• _Work to complete_: Wherever the string "green" shows up in the data below, copy the whole line.

(Extracted data entries)
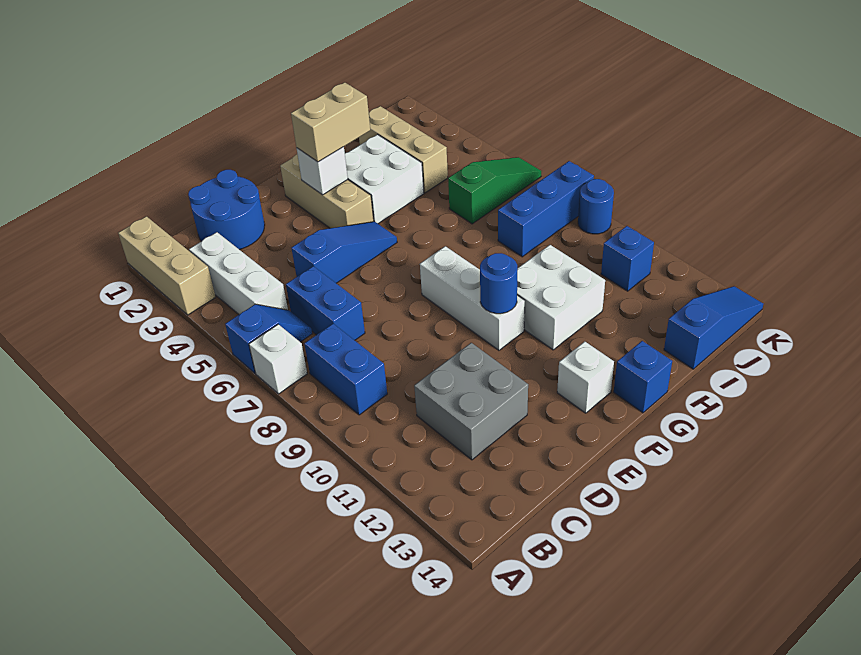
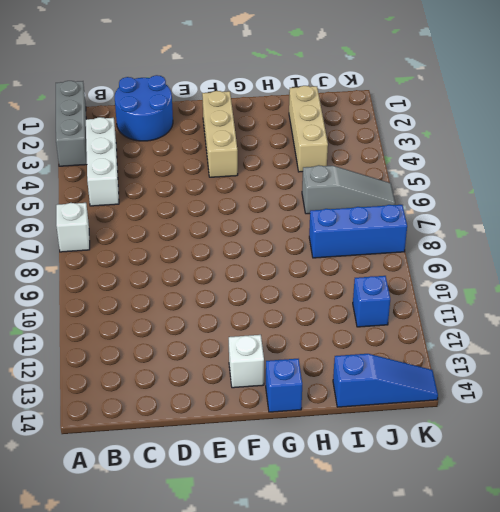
grey brick A1:A3 level 1 -> tan brick A1:A3 level 1
grey slope I6:K6 level 1 top I -> green slope I6:K6 level 1 top I
none -> blue slope A6:B6 level 1 top A
none -> blue brick B8:B9 level 1
none -> blue brick C6:C7 level 1

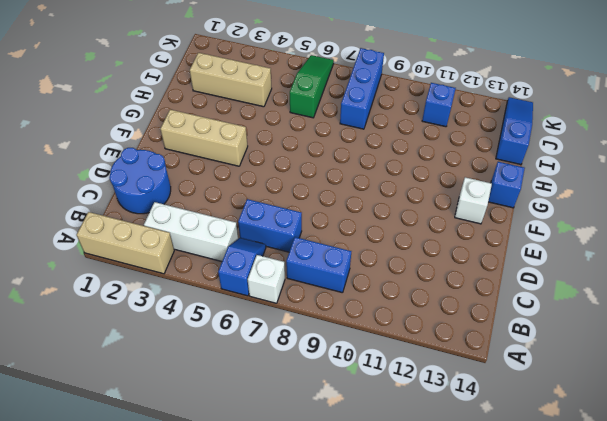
none -> grey brick C11:D12 level 1
none -> blue slope D5:F5 level 1 top D
none -> white brick F8:F10 level 1

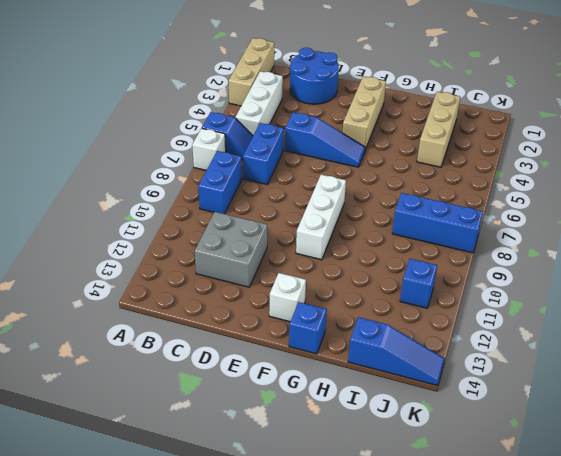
none -> white brick G3:H4 level 1
none -> white brick G10:H11 level 1
none -> green slope I6:K6 level 1 top I

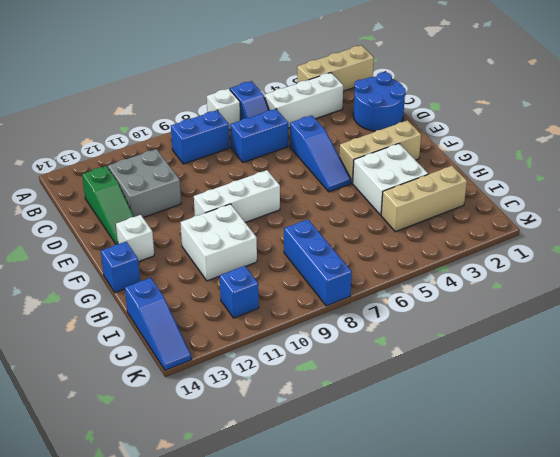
green slope C13:E13 level 1 top C -> green slope I6:K6 level 1 top I
none -> blue round brick K9 level 1
none -> white brick F3 level 2
none -> blue round brick F10 level 2

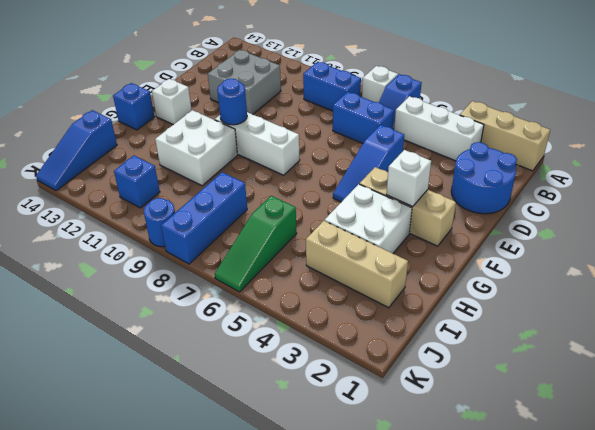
none -> tan brick F3:G3 level 3

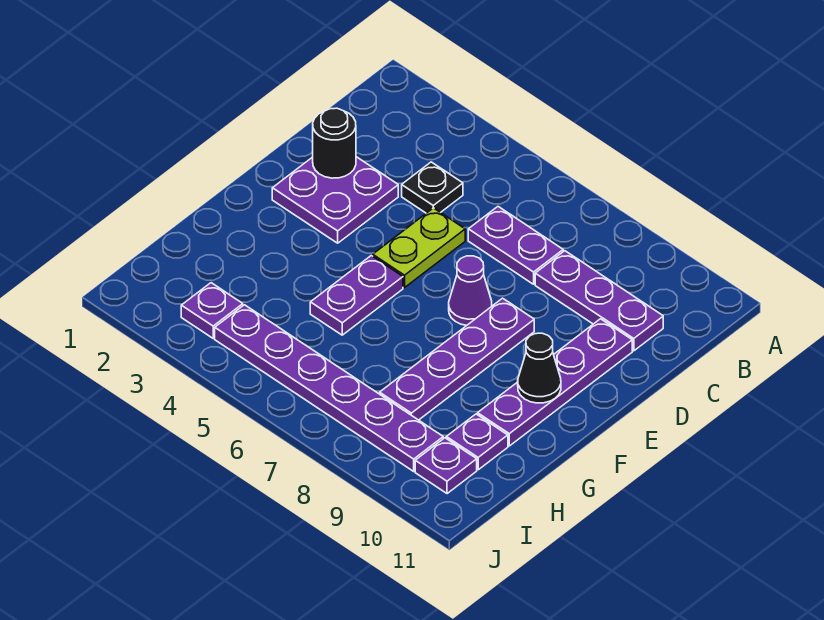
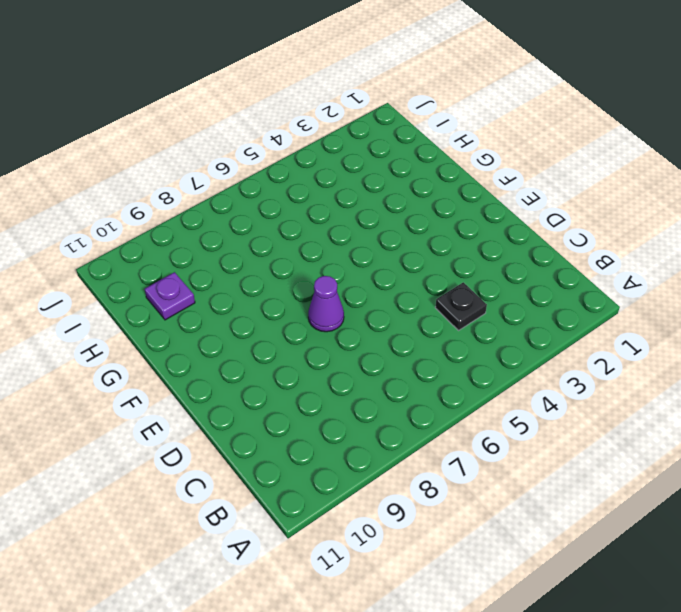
none -> purple plate C6:C7 level 1
none -> purple plate C8:C10 level 1
none -> purple plate D2:E3 level 1

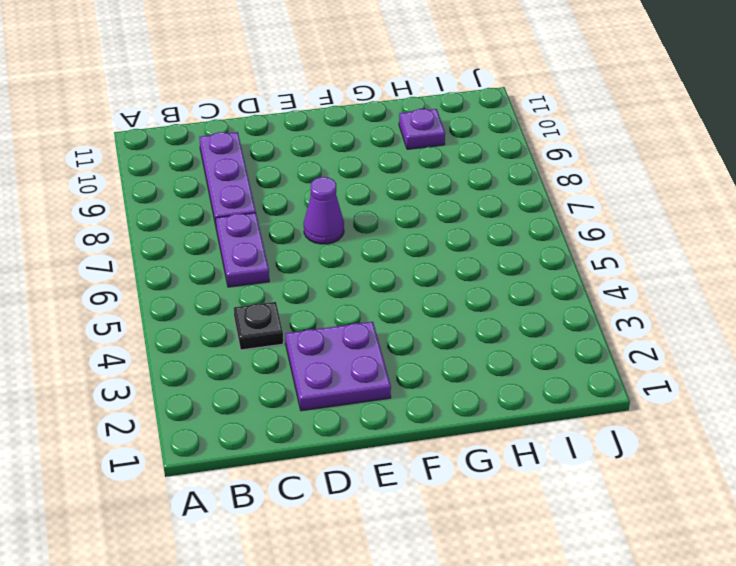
none -> lime plate D5:E5 level 1
none -> purple plate D10:G10 level 1
none -> purple plate E8:H8 level 1

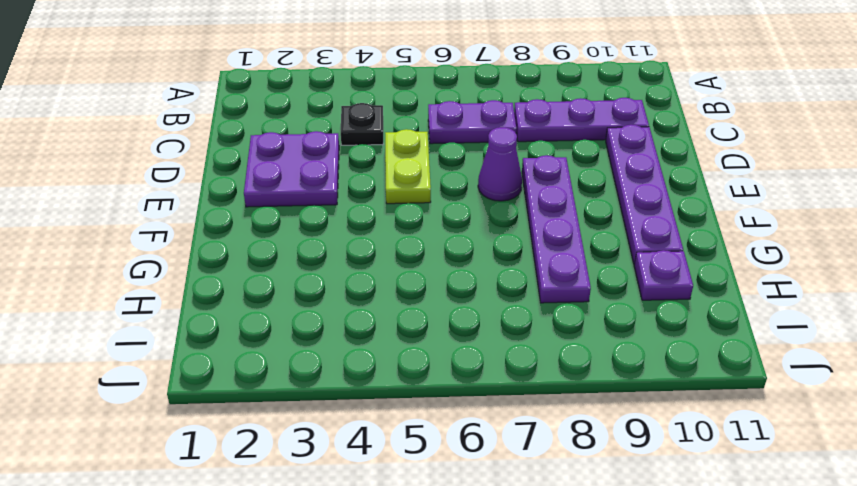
none -> purple plate F5:G5 level 1
none -> purple plate I3 level 1
none -> purple plate I4:I9 level 1

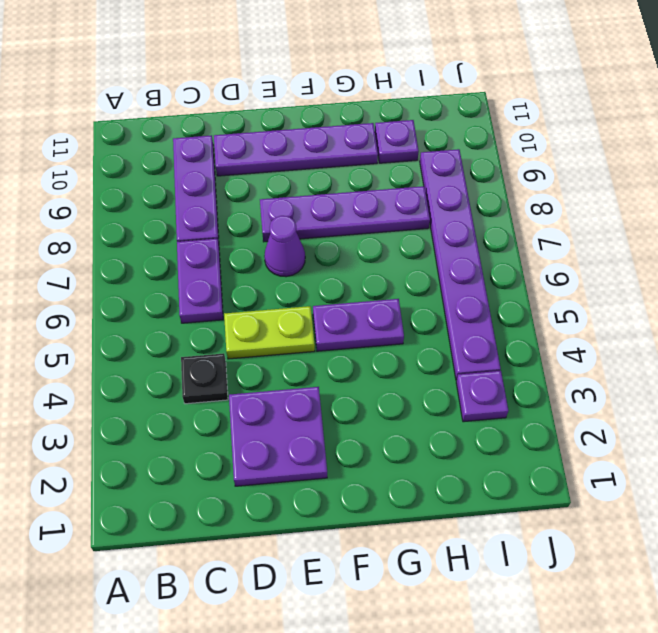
none -> purple plate I10 level 1
none -> black round brick D2 level 2
none -> black cone F10 level 2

• _Task response_:
grey slope I6:K6 level 1 top I -> green slope I6:K6 level 1 top I
none -> green slope I6:K6 level 1 top I
green slope C13:E13 level 1 top C -> green slope I6:K6 level 1 top I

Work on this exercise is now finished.